ABOUT THIS EXERCISE
Everything from the line with "(351, 109) = (219, 193): red" down to the line with "camera: 35 degrees right, 5 degrees down" below must be printed exactly, those two lines included. Exclude pictures.

MATERIAL PROVIDED
★ ★ ★

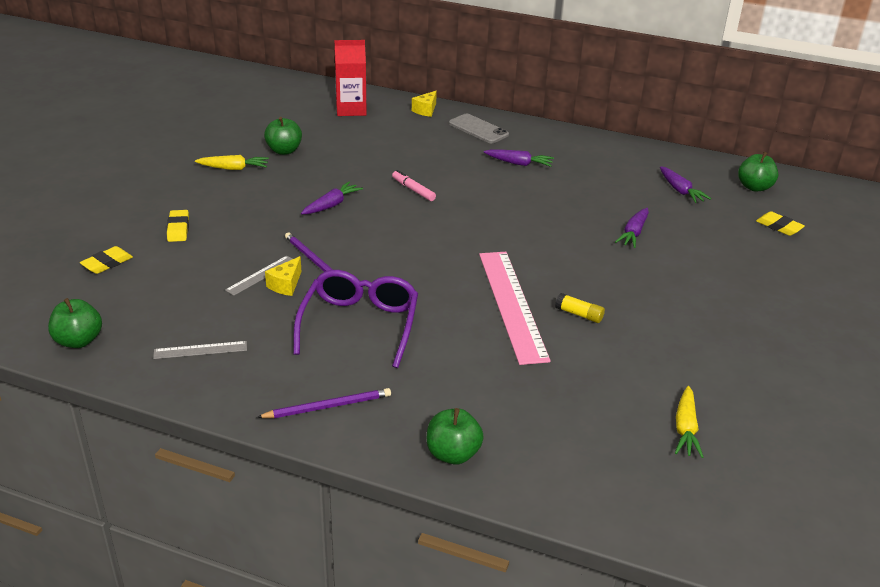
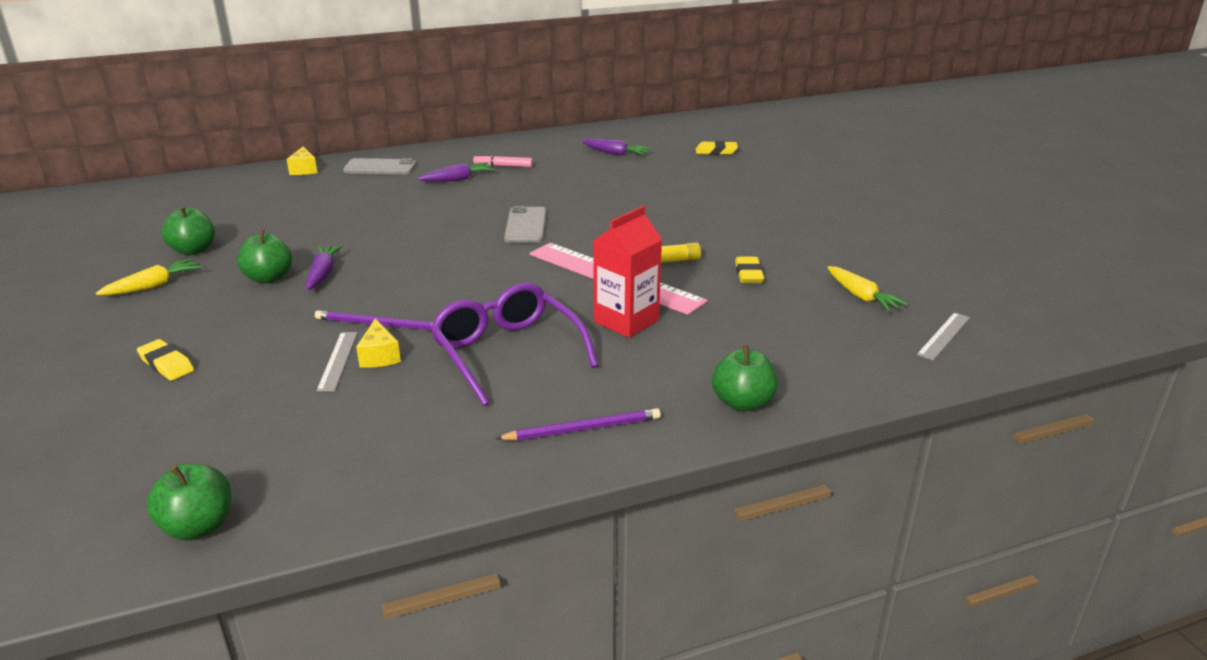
camera: 40 degrees left, 5 degrees down
(107, 263) = (116, 436): yellow eraser -> yellow eraser (748, 274)
(200, 350) = (373, 454): grey ruler -> grey ruler (943, 336)
(328, 406) = (583, 429): purple pencil -> purple pencil turned 45 degrees clockwise
(351, 109) = (219, 193): red carton -> red carton (626, 321)
(413, 190) = (390, 232): pink marker -> pink marker (503, 166)
(511, 228) = (526, 225): none -> grey phone
(633, 233) = (626, 192): purple carrot -> none
(754, 187) = (662, 134): green apple -> green apple (269, 278)

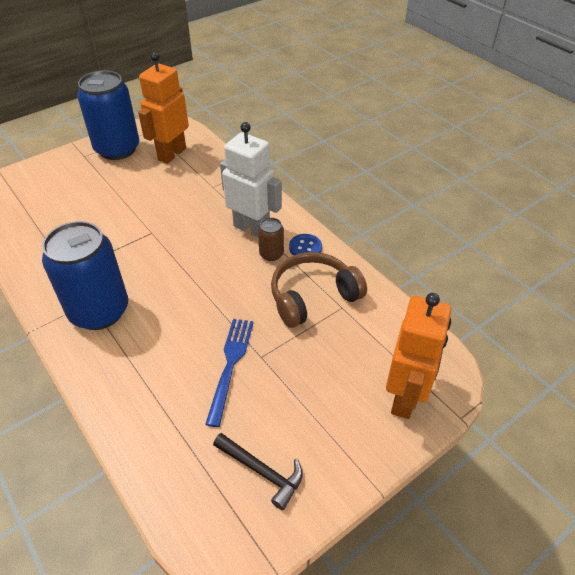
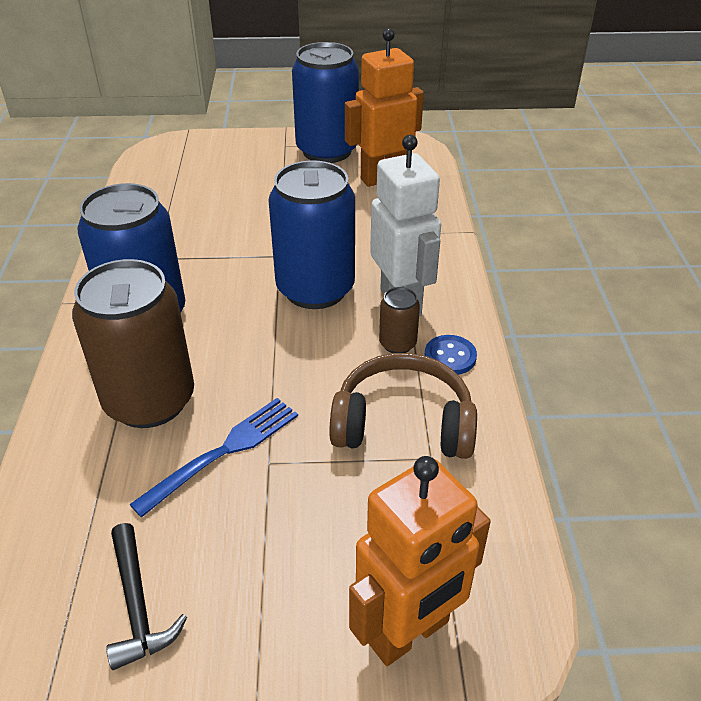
camera: 35 degrees right, 5 degrees down
(156, 361) = (150, 401): none -> brown can
(194, 243) = (315, 289): none -> blue can

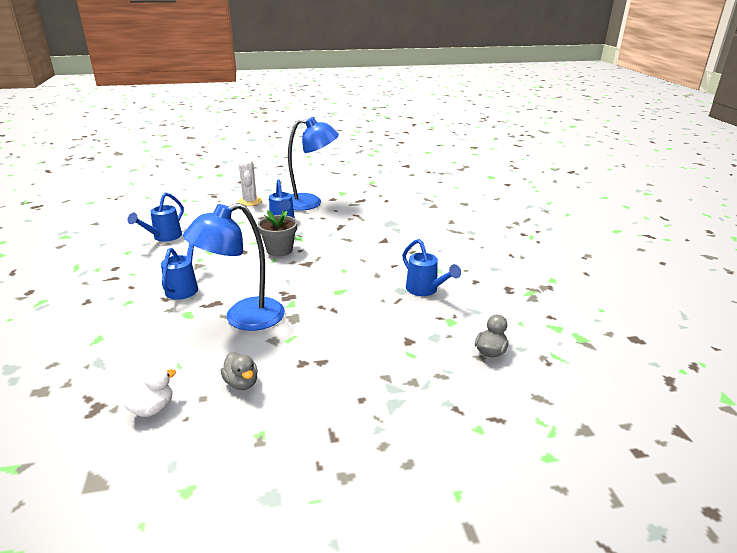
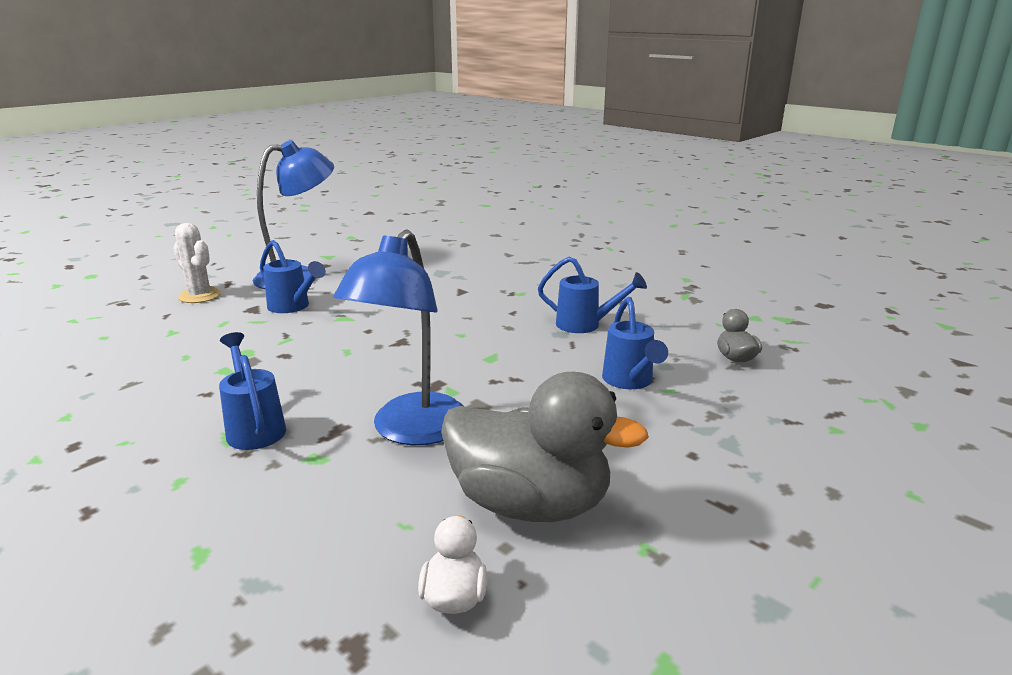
camera: 35 degrees left, 5 degrees down
(164, 237) = (110, 377): blue watering can -> blue watering can (630, 382)
(241, 383) = (530, 504): grey duck -> grey duck, size x2.28
(279, 250) = (338, 338): grey flower pot -> none

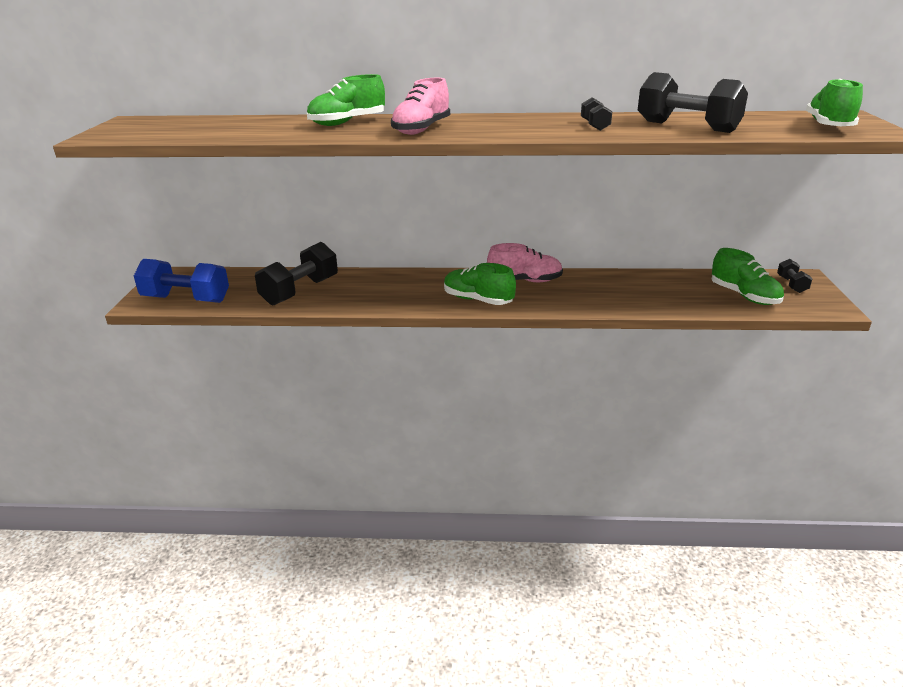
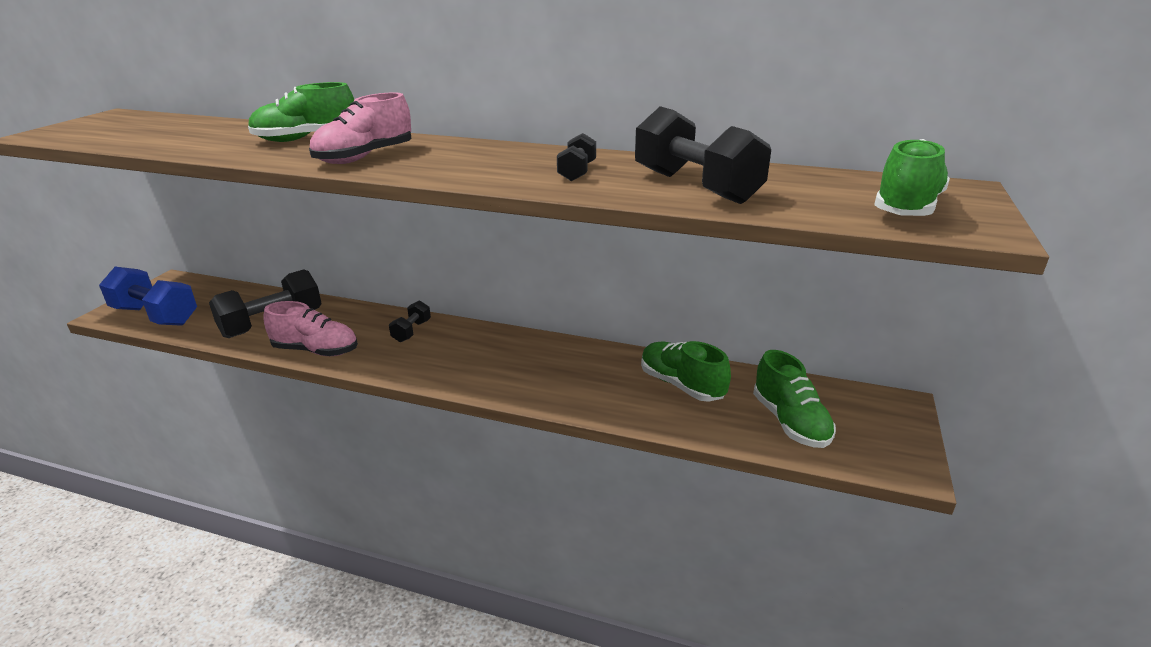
camera: 15 degrees right, 0 degrees up
(478, 300) = (447, 369): green shoe -> green shoe (681, 385)
(525, 281) = (525, 350): pink shoe -> pink shoe (316, 350)
(791, 285) = (872, 414): black dumbbell -> black dumbbell (411, 331)

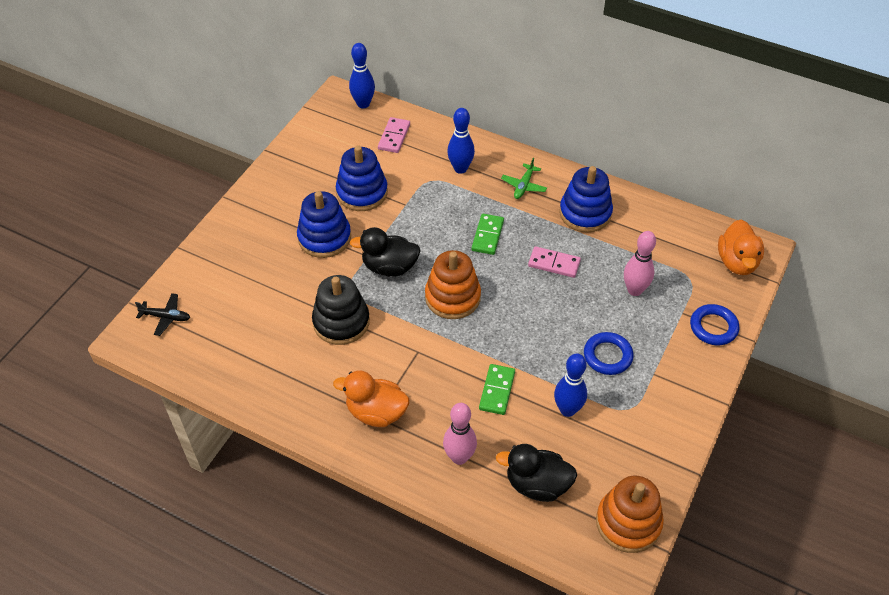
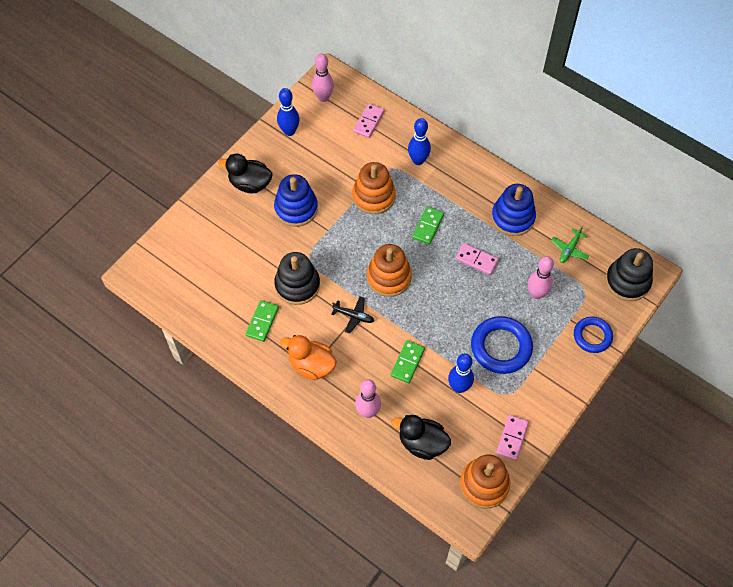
camera: 10 degrees right, 10 degrees up
(166, 317) = (163, 259): black plane -> black plane (354, 316)
(304, 370) = (262, 321): none -> green domino
(336, 119) = (323, 97): none -> pink bowling pin
(362, 192) = (333, 171): blue stacking toy -> none
(363, 104) = (348, 86): blue bowling pin -> blue bowling pin (289, 131)
(389, 267) = (343, 243): black duck -> black duck (250, 184)
(416, 212) = (373, 196): none -> orange stacking toy
(524, 186) = (467, 184): green plane -> green plane (569, 249)
(607, 356) = (501, 347): blue ring -> blue ring, size x1.56
(648, 460) = (512, 438): none -> pink domino
(737, 262) = (627, 281): orange duck -> black stacking toy

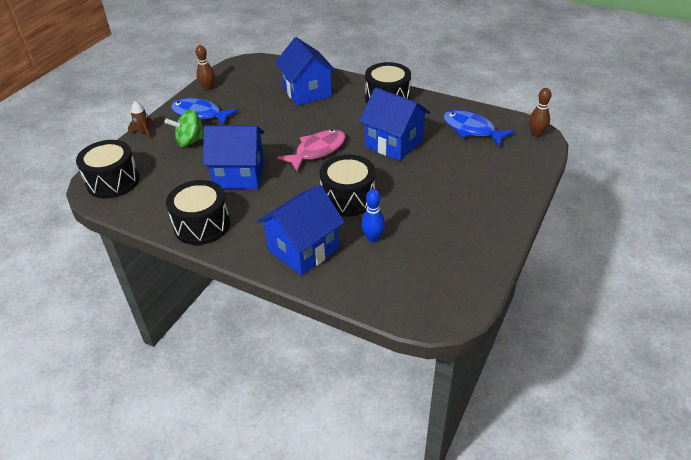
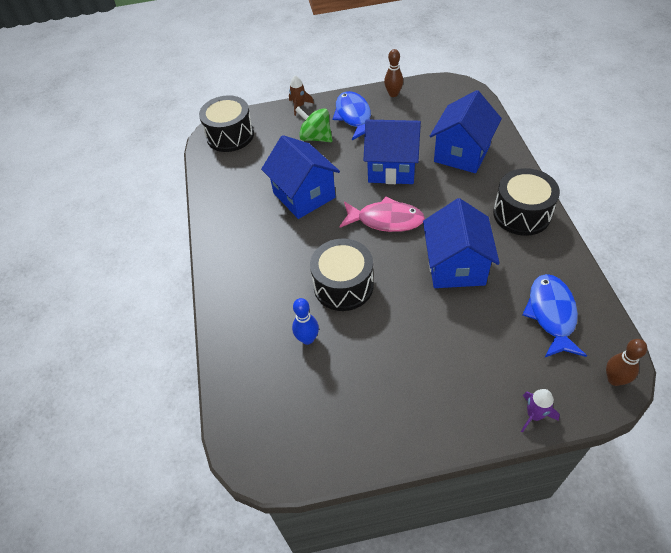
camera: 55 degrees right, 10 degrees up
(202, 225) = (227, 218): black drum -> none
(303, 249) = (252, 300): blue house -> blue house (392, 168)
(531, 173) = (534, 415): none -> purple rocket

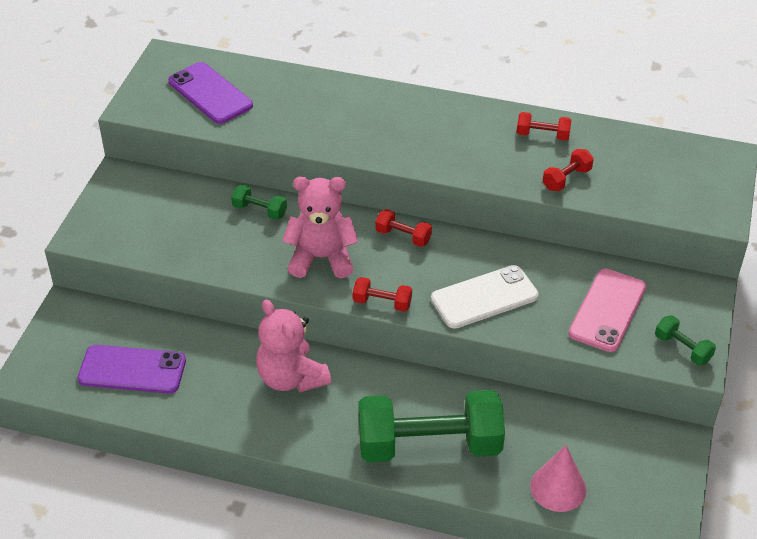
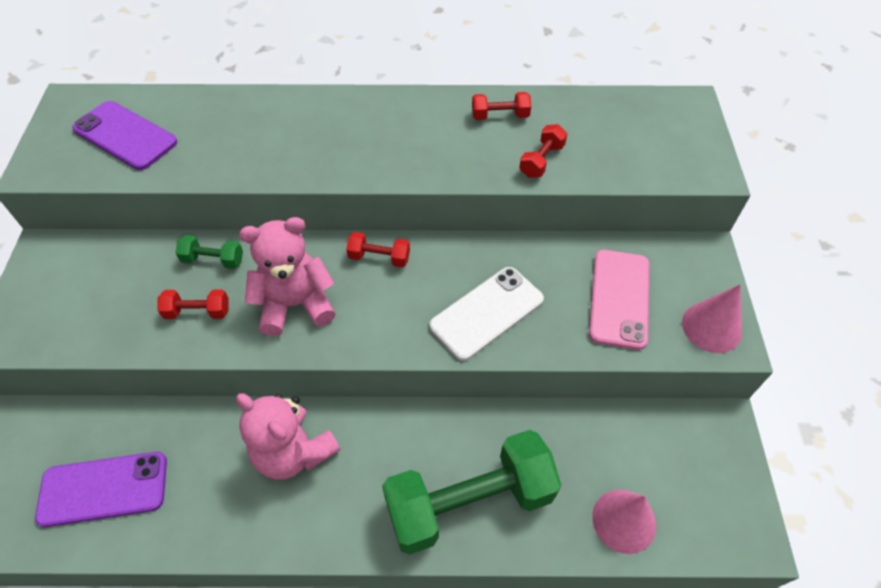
camera: 15 degrees left, 10 degrees up
(382, 303) = (377, 346): red dumbbell -> red dumbbell (198, 312)
(682, 349) = (711, 327): green dumbbell -> pink cone

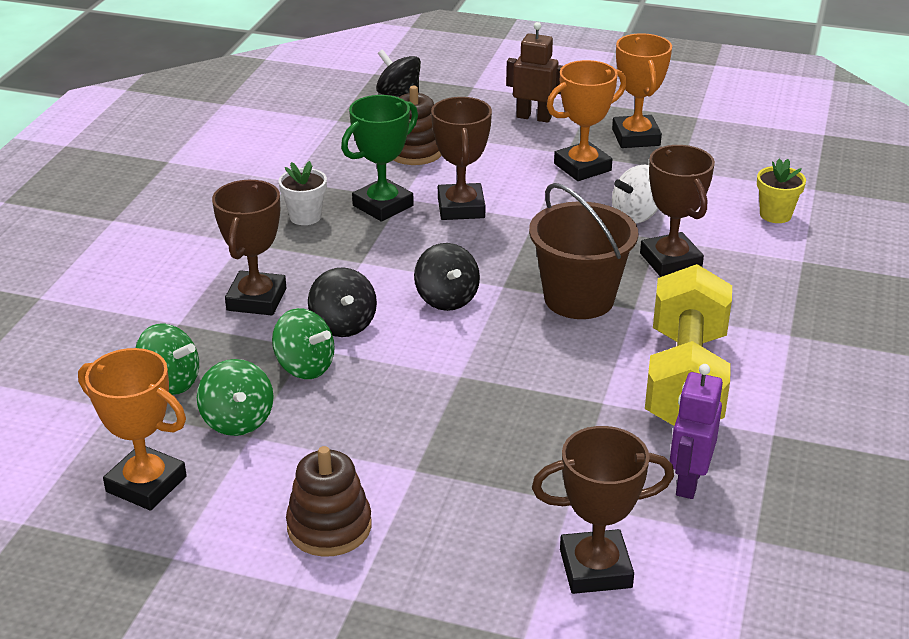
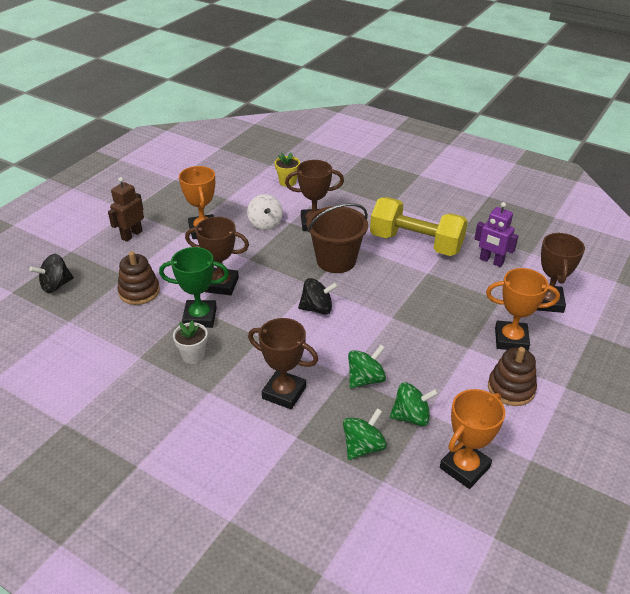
camera: 75 degrees left, 5 degrees up
(343, 325) = (327, 356): black spinning top -> none
(383, 206) = (200, 317): green trophy -> green trophy turned 60 degrees counterclockwise
(636, 137) = (182, 204): orange trophy -> orange trophy (511, 339)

★ ★ ★

RESULT
(351, 109) = (219, 193): red carton -> red carton (626, 321)
(413, 190) = (390, 232): pink marker -> pink marker (503, 166)
(511, 228) = (526, 225): none -> grey phone
(633, 233) = (626, 192): purple carrot -> none
(754, 187) = (662, 134): green apple -> green apple (269, 278)

camera: 35 degrees right, 5 degrees down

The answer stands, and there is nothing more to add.